Please reproduce the entries exactly as they appear below, but not the pictures.

================

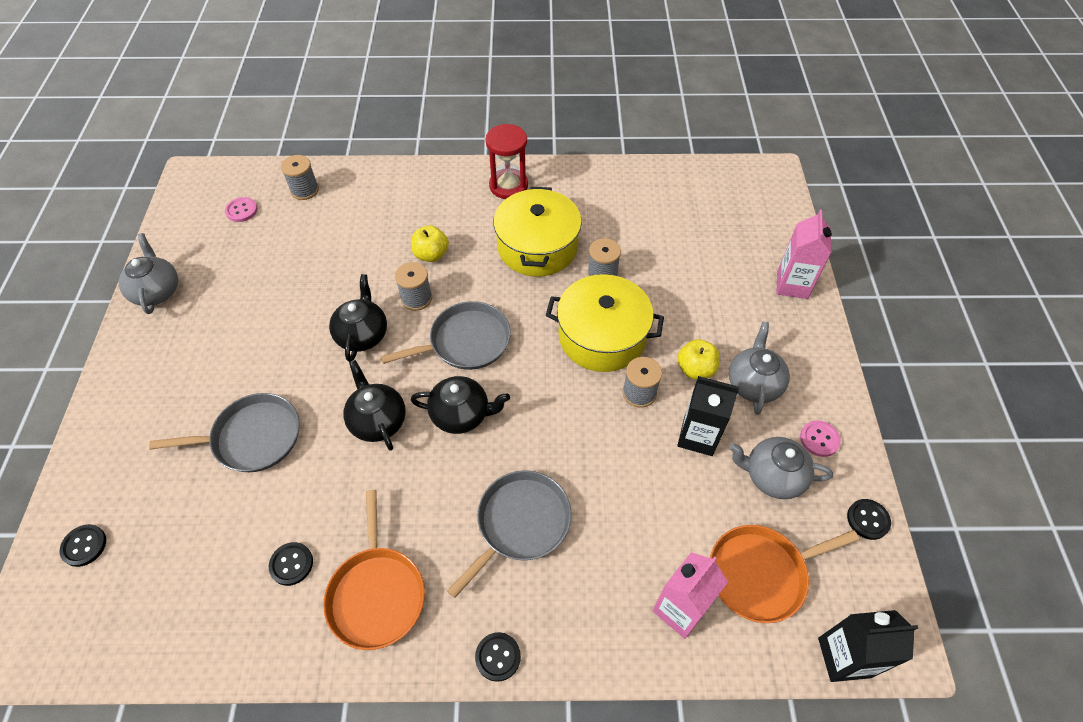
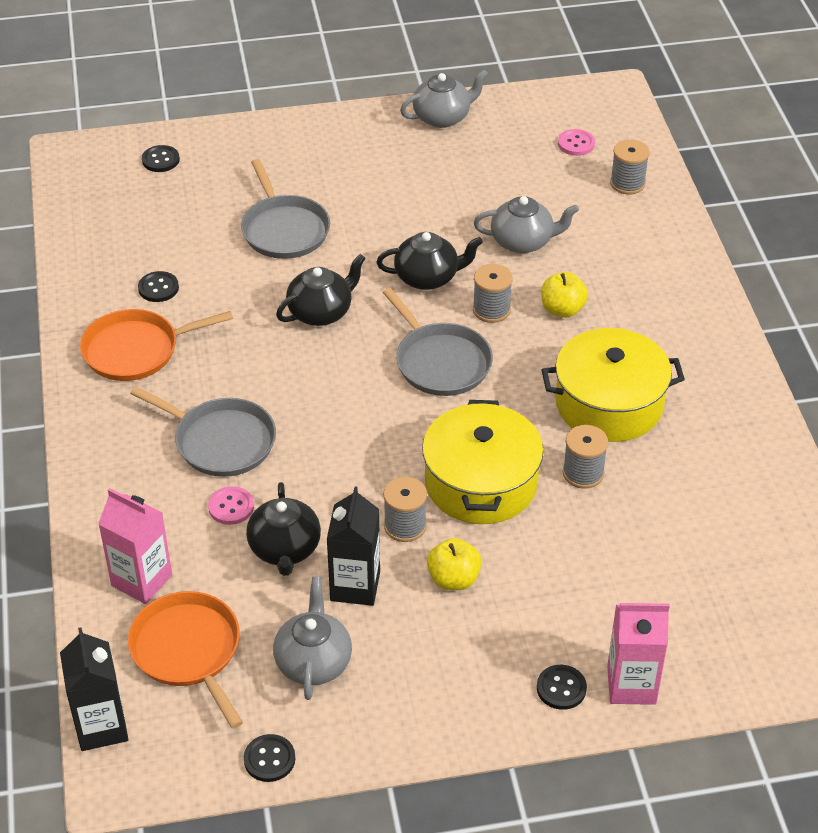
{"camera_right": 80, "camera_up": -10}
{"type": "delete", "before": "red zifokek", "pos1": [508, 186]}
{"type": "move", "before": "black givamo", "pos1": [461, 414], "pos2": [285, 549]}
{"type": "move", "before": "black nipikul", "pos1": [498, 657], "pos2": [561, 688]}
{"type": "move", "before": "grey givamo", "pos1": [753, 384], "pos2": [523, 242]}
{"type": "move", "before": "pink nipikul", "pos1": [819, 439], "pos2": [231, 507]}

================

> _Task output_:
{"camera_right": 80, "camera_up": -10}
{"type": "delete", "before": "red zifokek", "pos1": [508, 186]}
{"type": "move", "before": "black givamo", "pos1": [461, 414], "pos2": [285, 549]}
{"type": "move", "before": "black nipikul", "pos1": [498, 657], "pos2": [561, 688]}
{"type": "move", "before": "grey givamo", "pos1": [753, 384], "pos2": [523, 242]}
{"type": "move", "before": "pink nipikul", "pos1": [819, 439], "pos2": [231, 507]}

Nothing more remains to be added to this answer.